──────── Data to use ────────
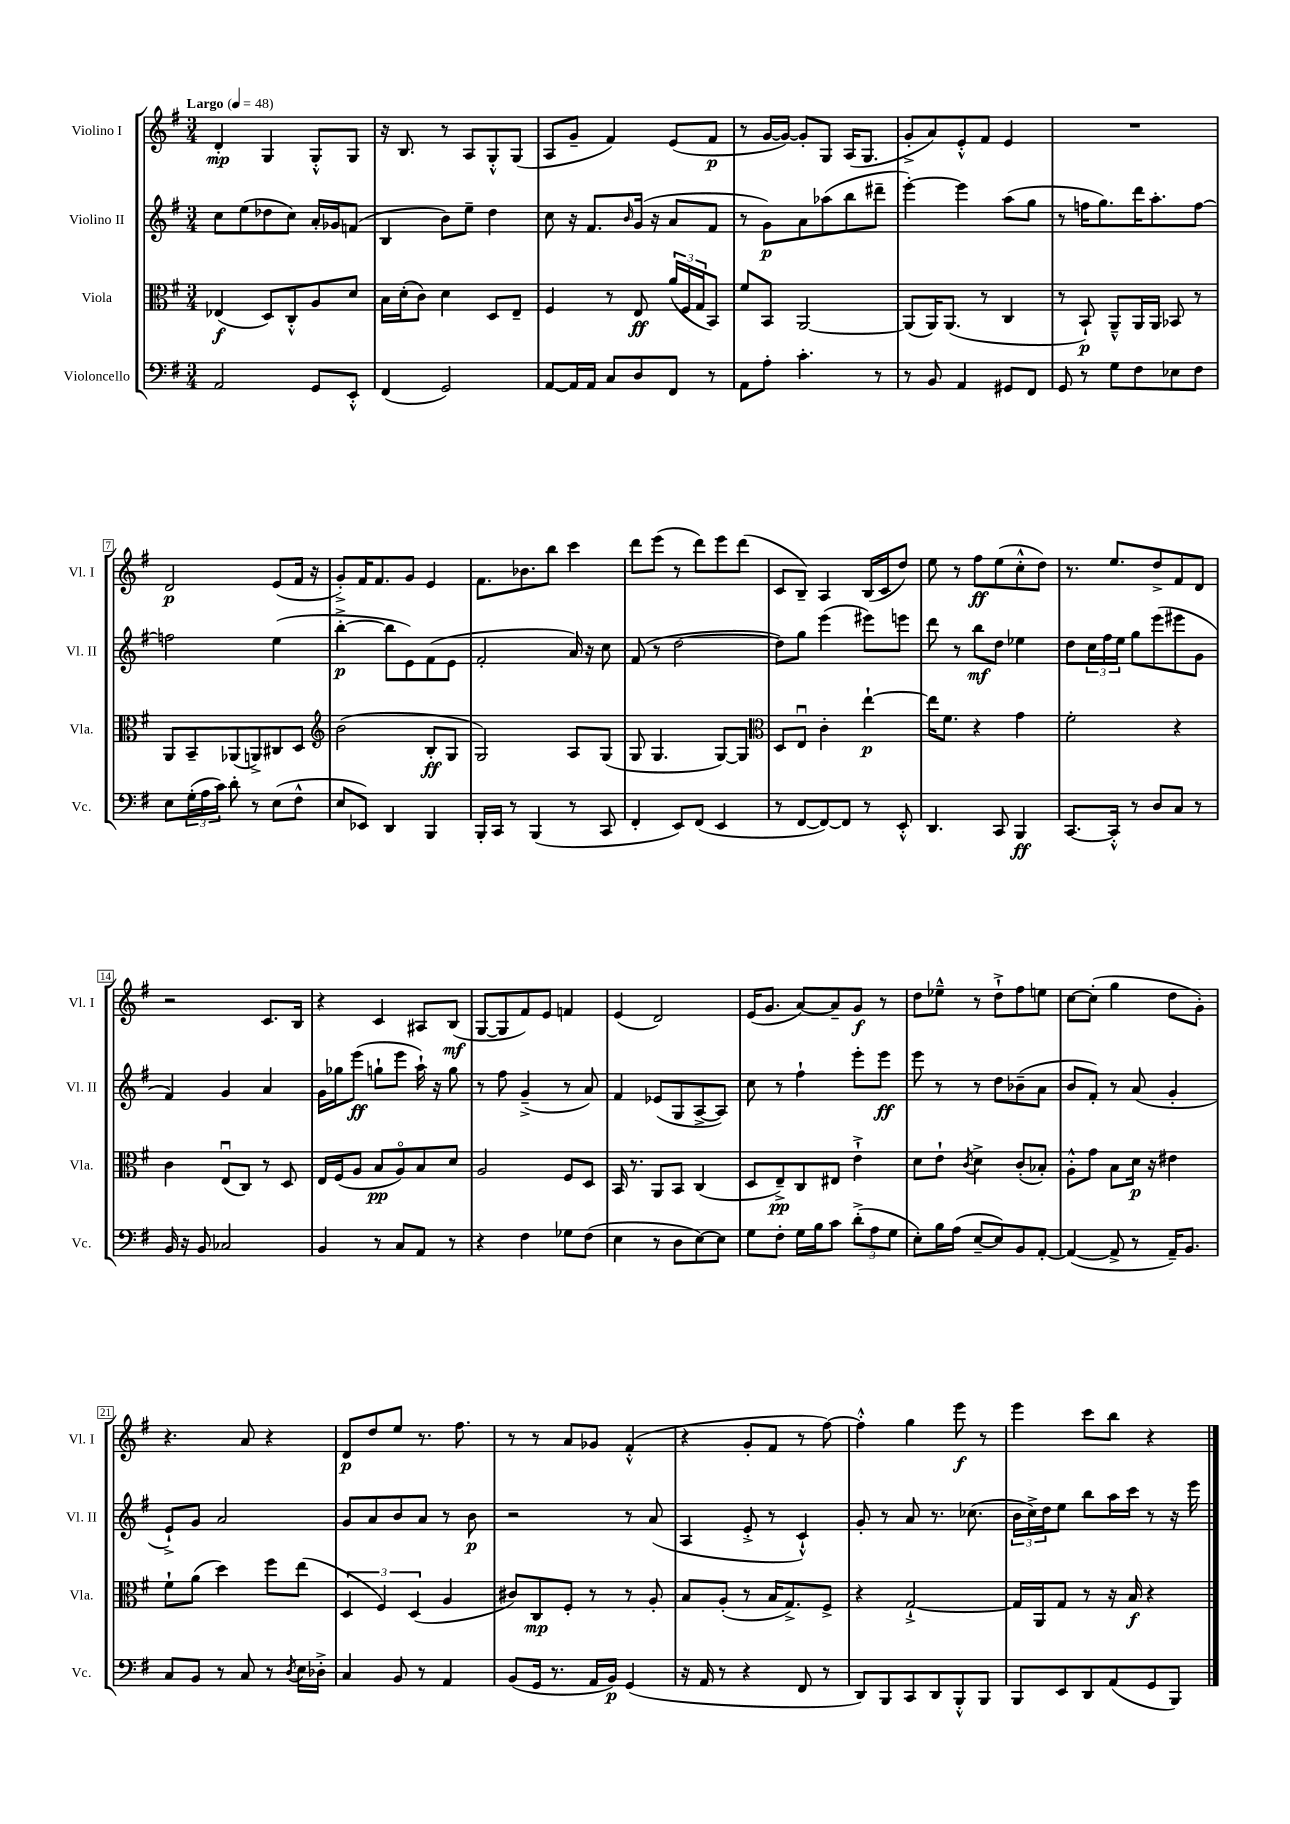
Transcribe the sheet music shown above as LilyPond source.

<<
\new StaffGroup <<
\new Staff = "s0" \with { instrumentName = "Violino I" shortInstrumentName = "Vl. I" } {
    \clef treble \key g \major \numericTimeSignature \time 3/4 \tempo "Largo" 4 = 48
    d'4-.\mp g4 g8-.-^ g8 |
    r16 b8. r8 a8 g8-.-^ g8( |
    a8 g'8-- fis'4) e'8( fis'8\p |
    r8 g'16~ g'16~) g'8-. g8 a16( g8. |
    g'8-.-> a'8) e'8-.-^ fis'8 e'4 |
    R2. |
    d'2\p e'8( fis'16 r16 |
    g'8-.->) fis'16 fis'8. g'8 e'4 |
    fis'8. bes'8. b''8 c'''4 |
    d'''8 e'''8( r8 d'''8) e'''8 d'''8( |
    c'8 b8--) a4 b16( c'16 d''8) |
    e''8 r8 fis''8\ff e''8( c''8-.-^ d''8) |
    r8. e''8. d''8-> fis'8 d'8 |
    r2 c'8. b16 |
    r4 c'4 ais8 b8\mf( |
    g8~ g8 fis'8) e'8 f'4 |
    e'4( d'2) |
    e'16( g'8. a'8~) a'8-- g'8\f r8 |
    d''8 ees''8---^ r8 d''8-!-> fis''8 e''8 |
    c''8~ c''8-.( g''4 d''8 g'8-.) |
    r4. a'8 r4 |
    d'8\p d''8 e''8 r8. fis''8. |
    r8 r8 a'8 ges'8 fis'4-.-^( |
    r4 g'8-. fis'8 r8 fis''8~) |
    fis''4-.-^ g''4 e'''8\f r8 |
    e'''4 c'''8 b''8 r4 \bar "|." |
}
\new Staff = "s1" \with { instrumentName = "Violino II" shortInstrumentName = "Vl. II" } {
    \clef treble \key g \major \numericTimeSignature \time 3/4
    c''8 e''8( des''8 c''8) a'16-. ges'16 f'8( |
    b4 b'8) e''8-- d''4 |
    c''8 r16 fis'8. \grace { b'16 } g'16( r16 a'8 fis'8 |
    r8 g'8\p) a'8 aes''8( b''8 dis'''8-- |
    e'''4~-.) e'''4 a''8( g''8 |
    r8 f''16 g''8.) d'''16 a''8.-. f''8~ |
    f''2 e''4( |
    b''4~-.->\p b''8 e'8) fis'8( e'8 |
    fis'2-. a'16) r16 c''8 |
    fis'8( r8 d''2~ |
    d''8) g''8 e'''4( eis'''8) e'''8 |
    d'''8 r8 b''8\mf d''8 ees''4 |
    d''8 \tuplet 3/2 { c''16 fis''16 e''16 } g''8 e'''8( eis'''8 g'8 |
    fis'4) g'4 a'4 |
    g'16 ges''16 e'''8\ff( g''8-! e'''8 a''16-!) r16 g''8 |
    r8 fis''8 g'4--->( r8 a'8) |
    fis'4 ees'8( g8 a8~-> a8) |
    c''8 r8 fis''4-! e'''8-. e'''8\ff |
    e'''8 r8 r8 d''8 bes'8--( a'8 |
    b'8 fis'8-.) r8 a'8( g'4-. |
    e'8-!->) g'8 a'2 |
    g'8 a'8 b'8 a'8 r8 b'8\p |
    r2 r8 a'8( |
    a4 e'8-.-> r8 c'4-!-^) |
    g'8-. r8 a'8 r8. ces''8.( |
    \tuplet 3/2 { b'16 c''16->) d''16 } e''8 b''8 a''16 c'''16 r8 r16 e'''16 \bar "|." |
}
\new Staff = "s2" \with { instrumentName = "Viola" shortInstrumentName = "Vla." } {
    \clef alto \key g \major \numericTimeSignature \time 3/4
    ees4\f( d8) c8-.-^ a8 d'8 |
    b16 d'16-.( c'8) d'4 d8 e8-- |
    fis4 r8 e8\ff \tuplet 3/2 { a'16( fis16 g16 } b,8) |
    fis'8 b,8 a,2~ |
    a,8( a,16) a,8.( r8 c4 |
    r8 b,8-!\p) a,8---^ a,16 a,16 bes,8 r8 |
    a,8 b,8-- aes,8( a,8->) cis8 d8 |
    \clef treble b'2( b8-.\ff g8 |
    g2) a8 g8( |
    g8 g4. g8~) g8 |
    \clef alto d8 e8\downbow c'4-. e''4~-!\p |
    e''16 fis'8. r4 g'4 |
    fis'2-. r4 |
    c'4 e8\downbow( c8) r8 d8 |
    e16 fis16( a8 b8\pp a8\flageolet) b8 d'8 |
    a2 fis8 d8 |
    b,16 r8. a,8 b,8 c4( |
    d8 e8--->\pp) c8 eis8 e'4-!-> |
    d'8 e'8-! \acciaccatura { c'8 } d'4-> c'8-.( bes8-.) |
    a8-.-^ g'8 b8 d'16\p r16 eis'4 |
    fis'8-! a'8( d''4) fis''8 e''8( |
    \tuplet 3/2 { d4 fis4) d4( } a4 |
    cis'8) c8\mp fis8-. r8 r8 a8-. |
    b8 a8-.( r8 b16 g8.->) fis8-> |
    r4 g2~-!-> |
    g16 a,16 g8 r8 r16 b16\f r4 \bar "|." |
}
\new Staff = "s3" \with { instrumentName = "Violoncello" shortInstrumentName = "Vc." } {
    \clef bass \key g \major \numericTimeSignature \time 3/4
    a,2 g,8 e,8-.-^ |
    fis,4( g,2) |
    a,8~ a,16 a,16 c8 d8 fis,8 r8 |
    a,8 a8-. c'4.-. r8 |
    r8 b,8 a,4 gis,8 fis,8 |
    g,8 r8 g8 fis8 ees8 fis8 |
    e8 \tuplet 3/2 { g16-.( a16 c'16) } d'8-. r8 e8( fis8-^ |
    e8 ees,8) d,4 b,,4 |
    b,,16-. c,16 r8 b,,4( r8 c,8 |
    fis,4-. e,8) fis,8( e,4 |
    r8 fis,8~ fis,8~) fis,8 r8 e,8-.-^ |
    d,4. c,8 b,,4\ff |
    c,8.~ c,16-.-^ r8 d8 c8 r8 |
    b,16 r16 b,8 ces2 |
    b,4 r8 c8 a,8 r8 |
    r4 fis4 ges8 fis8( |
    e4 r8 d8 e8~) e8 |
    g8 fis8-. g16 b16 c'8 \tuplet 3/2 { d'8-.->( a8 g8 } |
    e8-.) b16 a16( e8~-- e8) b,8 a,8~-. |
    a,4~( a,8-> r8 a,16--) b,8. |
    c8 b,8 r8 c8 r8 \acciaccatura { d8 } e16 des16-.-> |
    c4 b,8 r8 a,4 |
    b,8( g,16 r8. a,16 b,16\p) g,4( |
    r16 a,16 r8 r4 fis,8 r8 |
    d,8) b,,8 c,8 d,8 b,,8-.-^ b,,8 |
    b,,8 e,8 d,8 a,8( g,8 b,,8) \bar "|." |
}
>>
>>
\layout { \context { \Score \override BarNumber.stencil = #(make-stencil-boxer 0.1 0.3 ly:text-interface::print) } }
────────
> [Exercise goal]: Copy out each line of the records above that contains the string "tuplet".

> [The solution]:
    d''8 \tuplet 3/2 { c''16 fis''16 e''16 } g''8 e'''8( eis'''8 g'8 |
    \tuplet 3/2 { b'16 c''16->) d''16 } e''8 b''8 a''16 c'''16 r8 r16 e'''16 \bar "|." |
    fis4 r8 e8\ff \tuplet 3/2 { a'16( fis16 g16 } b,8) |
    \tuplet 3/2 { d4 fis4) d4( } a4 |
    e8 \tuplet 3/2 { g16-.( a16 c'16) } d'8-. r8 e8( fis8-^ |
    g8 fis8-. g16 b16 c'8 \tuplet 3/2 { d'8-.->( a8 g8 } |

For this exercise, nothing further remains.